**Exercise directions:** Reproduce the records exactly.

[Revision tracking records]
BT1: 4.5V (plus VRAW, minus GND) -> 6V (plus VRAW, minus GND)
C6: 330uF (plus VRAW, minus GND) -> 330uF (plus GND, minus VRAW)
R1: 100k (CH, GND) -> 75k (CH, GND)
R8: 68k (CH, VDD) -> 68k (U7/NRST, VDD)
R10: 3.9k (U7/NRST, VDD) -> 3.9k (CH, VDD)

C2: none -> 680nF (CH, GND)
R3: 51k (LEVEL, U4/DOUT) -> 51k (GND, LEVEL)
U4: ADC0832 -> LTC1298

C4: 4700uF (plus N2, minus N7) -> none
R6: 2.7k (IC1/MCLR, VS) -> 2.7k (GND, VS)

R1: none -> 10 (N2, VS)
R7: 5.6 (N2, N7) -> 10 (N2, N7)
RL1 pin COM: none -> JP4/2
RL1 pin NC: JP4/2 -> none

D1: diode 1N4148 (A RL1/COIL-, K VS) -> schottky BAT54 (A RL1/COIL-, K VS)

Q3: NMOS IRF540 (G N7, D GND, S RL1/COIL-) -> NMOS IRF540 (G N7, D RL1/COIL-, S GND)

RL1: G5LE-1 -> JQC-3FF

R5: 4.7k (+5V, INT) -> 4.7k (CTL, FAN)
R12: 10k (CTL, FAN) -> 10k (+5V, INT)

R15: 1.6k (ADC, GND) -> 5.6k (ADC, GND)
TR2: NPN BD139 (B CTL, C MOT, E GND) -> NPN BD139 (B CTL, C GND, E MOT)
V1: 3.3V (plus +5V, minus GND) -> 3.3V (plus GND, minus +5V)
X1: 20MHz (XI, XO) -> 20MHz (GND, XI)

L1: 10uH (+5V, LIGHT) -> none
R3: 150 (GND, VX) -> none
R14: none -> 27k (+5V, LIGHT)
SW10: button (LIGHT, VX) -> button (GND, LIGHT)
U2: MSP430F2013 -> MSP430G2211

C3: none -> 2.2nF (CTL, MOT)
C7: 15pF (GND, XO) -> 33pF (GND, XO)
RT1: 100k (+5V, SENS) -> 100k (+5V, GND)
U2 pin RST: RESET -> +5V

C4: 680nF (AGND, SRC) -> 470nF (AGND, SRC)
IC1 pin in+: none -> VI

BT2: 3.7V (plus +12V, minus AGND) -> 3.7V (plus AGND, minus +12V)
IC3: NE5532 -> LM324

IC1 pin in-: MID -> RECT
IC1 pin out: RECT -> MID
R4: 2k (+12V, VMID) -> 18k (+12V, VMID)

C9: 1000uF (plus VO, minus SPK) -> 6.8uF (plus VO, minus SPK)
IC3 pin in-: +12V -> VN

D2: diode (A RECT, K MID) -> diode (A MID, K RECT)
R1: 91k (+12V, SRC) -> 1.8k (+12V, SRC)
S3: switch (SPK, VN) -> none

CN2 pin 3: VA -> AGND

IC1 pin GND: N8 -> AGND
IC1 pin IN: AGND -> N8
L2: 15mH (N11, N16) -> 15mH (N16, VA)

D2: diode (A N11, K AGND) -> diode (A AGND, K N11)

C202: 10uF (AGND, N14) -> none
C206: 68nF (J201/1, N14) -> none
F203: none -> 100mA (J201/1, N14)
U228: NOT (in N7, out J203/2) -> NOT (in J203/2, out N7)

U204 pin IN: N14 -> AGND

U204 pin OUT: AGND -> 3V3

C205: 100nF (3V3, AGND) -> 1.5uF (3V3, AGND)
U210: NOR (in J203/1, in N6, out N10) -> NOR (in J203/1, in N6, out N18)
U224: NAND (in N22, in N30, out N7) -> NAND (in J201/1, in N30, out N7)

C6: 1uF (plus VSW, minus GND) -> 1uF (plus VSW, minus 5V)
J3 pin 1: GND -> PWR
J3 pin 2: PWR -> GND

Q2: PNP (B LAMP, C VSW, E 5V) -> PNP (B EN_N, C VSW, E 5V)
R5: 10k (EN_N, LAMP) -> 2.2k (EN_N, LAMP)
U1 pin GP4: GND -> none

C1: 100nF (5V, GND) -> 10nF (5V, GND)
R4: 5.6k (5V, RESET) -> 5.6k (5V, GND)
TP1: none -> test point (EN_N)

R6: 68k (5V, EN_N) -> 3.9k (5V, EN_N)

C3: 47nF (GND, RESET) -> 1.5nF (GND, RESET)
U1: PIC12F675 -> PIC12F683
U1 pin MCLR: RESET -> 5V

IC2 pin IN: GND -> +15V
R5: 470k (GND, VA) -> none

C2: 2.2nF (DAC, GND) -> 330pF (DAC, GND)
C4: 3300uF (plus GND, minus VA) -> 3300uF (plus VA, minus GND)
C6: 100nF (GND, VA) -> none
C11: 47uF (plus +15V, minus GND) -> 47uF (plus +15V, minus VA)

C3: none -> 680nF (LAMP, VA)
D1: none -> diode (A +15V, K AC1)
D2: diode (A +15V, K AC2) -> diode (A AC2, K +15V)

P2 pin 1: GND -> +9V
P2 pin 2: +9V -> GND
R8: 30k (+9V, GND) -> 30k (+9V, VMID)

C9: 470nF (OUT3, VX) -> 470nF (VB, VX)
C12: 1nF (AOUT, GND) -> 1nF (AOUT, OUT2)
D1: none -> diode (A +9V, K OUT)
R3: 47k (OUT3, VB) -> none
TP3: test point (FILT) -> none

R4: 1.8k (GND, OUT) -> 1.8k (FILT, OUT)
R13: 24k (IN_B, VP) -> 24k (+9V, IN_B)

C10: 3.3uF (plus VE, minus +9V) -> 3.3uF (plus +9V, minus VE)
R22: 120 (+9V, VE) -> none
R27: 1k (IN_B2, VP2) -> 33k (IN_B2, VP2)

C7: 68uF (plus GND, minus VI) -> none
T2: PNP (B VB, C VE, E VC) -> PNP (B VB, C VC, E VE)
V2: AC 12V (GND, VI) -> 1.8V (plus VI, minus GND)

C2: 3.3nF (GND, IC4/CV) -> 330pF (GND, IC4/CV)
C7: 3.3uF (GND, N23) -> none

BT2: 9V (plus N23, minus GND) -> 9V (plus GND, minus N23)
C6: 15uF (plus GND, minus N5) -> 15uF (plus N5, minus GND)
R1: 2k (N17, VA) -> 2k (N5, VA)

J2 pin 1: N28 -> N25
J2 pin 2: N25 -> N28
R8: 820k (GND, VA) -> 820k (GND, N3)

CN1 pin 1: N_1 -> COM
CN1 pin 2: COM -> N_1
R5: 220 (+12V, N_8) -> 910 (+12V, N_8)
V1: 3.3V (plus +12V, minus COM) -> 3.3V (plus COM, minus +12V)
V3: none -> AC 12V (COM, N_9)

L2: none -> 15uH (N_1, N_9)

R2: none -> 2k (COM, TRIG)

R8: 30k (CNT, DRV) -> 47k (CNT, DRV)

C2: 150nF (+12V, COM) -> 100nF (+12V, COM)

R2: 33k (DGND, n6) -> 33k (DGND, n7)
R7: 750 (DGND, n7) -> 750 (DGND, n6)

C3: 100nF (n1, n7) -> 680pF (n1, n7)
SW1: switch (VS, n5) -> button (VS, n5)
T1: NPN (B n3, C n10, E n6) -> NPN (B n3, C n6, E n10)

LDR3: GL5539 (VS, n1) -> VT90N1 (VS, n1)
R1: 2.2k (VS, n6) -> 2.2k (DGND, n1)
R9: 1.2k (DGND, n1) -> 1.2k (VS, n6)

**Answer for the task:**
BT1: 4.5V (plus VRAW, minus GND) -> 6V (plus VRAW, minus GND)
C6: 330uF (plus VRAW, minus GND) -> 330uF (plus GND, minus VRAW)
R1: 100k (CH, GND) -> 75k (CH, GND)
R8: 68k (CH, VDD) -> 68k (U7/NRST, VDD)
R10: 3.9k (U7/NRST, VDD) -> 3.9k (CH, VDD)

C2: none -> 680nF (CH, GND)
R3: 51k (LEVEL, U4/DOUT) -> 51k (GND, LEVEL)
U4: ADC0832 -> LTC1298

C4: 4700uF (plus N2, minus N7) -> none
R6: 2.7k (IC1/MCLR, VS) -> 2.7k (GND, VS)

R1: none -> 10 (N2, VS)
R7: 5.6 (N2, N7) -> 10 (N2, N7)
RL1 pin COM: none -> JP4/2
RL1 pin NC: JP4/2 -> none

D1: diode 1N4148 (A RL1/COIL-, K VS) -> schottky BAT54 (A RL1/COIL-, K VS)

Q3: NMOS IRF540 (G N7, D GND, S RL1/COIL-) -> NMOS IRF540 (G N7, D RL1/COIL-, S GND)

RL1: G5LE-1 -> JQC-3FF

R5: 4.7k (+5V, INT) -> 4.7k (CTL, FAN)
R12: 10k (CTL, FAN) -> 10k (+5V, INT)

R15: 1.6k (ADC, GND) -> 5.6k (ADC, GND)
TR2: NPN BD139 (B CTL, C MOT, E GND) -> NPN BD139 (B CTL, C GND, E MOT)
V1: 3.3V (plus +5V, minus GND) -> 3.3V (plus GND, minus +5V)
X1: 20MHz (XI, XO) -> 20MHz (GND, XI)

L1: 10uH (+5V, LIGHT) -> none
R3: 150 (GND, VX) -> none
R14: none -> 27k (+5V, LIGHT)
SW10: button (LIGHT, VX) -> button (GND, LIGHT)
U2: MSP430F2013 -> MSP430G2211

C3: none -> 2.2nF (CTL, MOT)
C7: 15pF (GND, XO) -> 33pF (GND, XO)
RT1: 100k (+5V, SENS) -> 100k (+5V, GND)
U2 pin RST: RESET -> +5V

C4: 680nF (AGND, SRC) -> 470nF (AGND, SRC)
IC1 pin in+: none -> VI

BT2: 3.7V (plus +12V, minus AGND) -> 3.7V (plus AGND, minus +12V)
IC3: NE5532 -> LM324

IC1 pin in-: MID -> RECT
IC1 pin out: RECT -> MID
R4: 2k (+12V, VMID) -> 18k (+12V, VMID)

C9: 1000uF (plus VO, minus SPK) -> 6.8uF (plus VO, minus SPK)
IC3 pin in-: +12V -> VN

D2: diode (A RECT, K MID) -> diode (A MID, K RECT)
R1: 91k (+12V, SRC) -> 1.8k (+12V, SRC)
S3: switch (SPK, VN) -> none

CN2 pin 3: VA -> AGND

IC1 pin GND: N8 -> AGND
IC1 pin IN: AGND -> N8
L2: 15mH (N11, N16) -> 15mH (N16, VA)

D2: diode (A N11, K AGND) -> diode (A AGND, K N11)

C202: 10uF (AGND, N14) -> none
C206: 68nF (J201/1, N14) -> none
F203: none -> 100mA (J201/1, N14)
U228: NOT (in N7, out J203/2) -> NOT (in J203/2, out N7)

U204 pin IN: N14 -> AGND

U204 pin OUT: AGND -> 3V3

C205: 100nF (3V3, AGND) -> 1.5uF (3V3, AGND)
U210: NOR (in J203/1, in N6, out N10) -> NOR (in J203/1, in N6, out N18)
U224: NAND (in N22, in N30, out N7) -> NAND (in J201/1, in N30, out N7)

C6: 1uF (plus VSW, minus GND) -> 1uF (plus VSW, minus 5V)
J3 pin 1: GND -> PWR
J3 pin 2: PWR -> GND

Q2: PNP (B LAMP, C VSW, E 5V) -> PNP (B EN_N, C VSW, E 5V)
R5: 10k (EN_N, LAMP) -> 2.2k (EN_N, LAMP)
U1 pin GP4: GND -> none

C1: 100nF (5V, GND) -> 10nF (5V, GND)
R4: 5.6k (5V, RESET) -> 5.6k (5V, GND)
TP1: none -> test point (EN_N)

R6: 68k (5V, EN_N) -> 3.9k (5V, EN_N)

C3: 47nF (GND, RESET) -> 1.5nF (GND, RESET)
U1: PIC12F675 -> PIC12F683
U1 pin MCLR: RESET -> 5V

IC2 pin IN: GND -> +15V
R5: 470k (GND, VA) -> none

C2: 2.2nF (DAC, GND) -> 330pF (DAC, GND)
C4: 3300uF (plus GND, minus VA) -> 3300uF (plus VA, minus GND)
C6: 100nF (GND, VA) -> none
C11: 47uF (plus +15V, minus GND) -> 47uF (plus +15V, minus VA)

C3: none -> 680nF (LAMP, VA)
D1: none -> diode (A +15V, K AC1)
D2: diode (A +15V, K AC2) -> diode (A AC2, K +15V)

P2 pin 1: GND -> +9V
P2 pin 2: +9V -> GND
R8: 30k (+9V, GND) -> 30k (+9V, VMID)

C9: 470nF (OUT3, VX) -> 470nF (VB, VX)
C12: 1nF (AOUT, GND) -> 1nF (AOUT, OUT2)
D1: none -> diode (A +9V, K OUT)
R3: 47k (OUT3, VB) -> none
TP3: test point (FILT) -> none

R4: 1.8k (GND, OUT) -> 1.8k (FILT, OUT)
R13: 24k (IN_B, VP) -> 24k (+9V, IN_B)

C10: 3.3uF (plus VE, minus +9V) -> 3.3uF (plus +9V, minus VE)
R22: 120 (+9V, VE) -> none
R27: 1k (IN_B2, VP2) -> 33k (IN_B2, VP2)

C7: 68uF (plus GND, minus VI) -> none
T2: PNP (B VB, C VE, E VC) -> PNP (B VB, C VC, E VE)
V2: AC 12V (GND, VI) -> 1.8V (plus VI, minus GND)

C2: 3.3nF (GND, IC4/CV) -> 330pF (GND, IC4/CV)
C7: 3.3uF (GND, N23) -> none

BT2: 9V (plus N23, minus GND) -> 9V (plus GND, minus N23)
C6: 15uF (plus GND, minus N5) -> 15uF (plus N5, minus GND)
R1: 2k (N17, VA) -> 2k (N5, VA)

J2 pin 1: N28 -> N25
J2 pin 2: N25 -> N28
R8: 820k (GND, VA) -> 820k (GND, N3)

CN1 pin 1: N_1 -> COM
CN1 pin 2: COM -> N_1
R5: 220 (+12V, N_8) -> 910 (+12V, N_8)
V1: 3.3V (plus +12V, minus COM) -> 3.3V (plus COM, minus +12V)
V3: none -> AC 12V (COM, N_9)

L2: none -> 15uH (N_1, N_9)

R2: none -> 2k (COM, TRIG)

R8: 30k (CNT, DRV) -> 47k (CNT, DRV)

C2: 150nF (+12V, COM) -> 100nF (+12V, COM)

R2: 33k (DGND, n6) -> 33k (DGND, n7)
R7: 750 (DGND, n7) -> 750 (DGND, n6)

C3: 100nF (n1, n7) -> 680pF (n1, n7)
SW1: switch (VS, n5) -> button (VS, n5)
T1: NPN (B n3, C n10, E n6) -> NPN (B n3, C n6, E n10)

LDR3: GL5539 (VS, n1) -> VT90N1 (VS, n1)
R1: 2.2k (VS, n6) -> 2.2k (DGND, n1)
R9: 1.2k (DGND, n1) -> 1.2k (VS, n6)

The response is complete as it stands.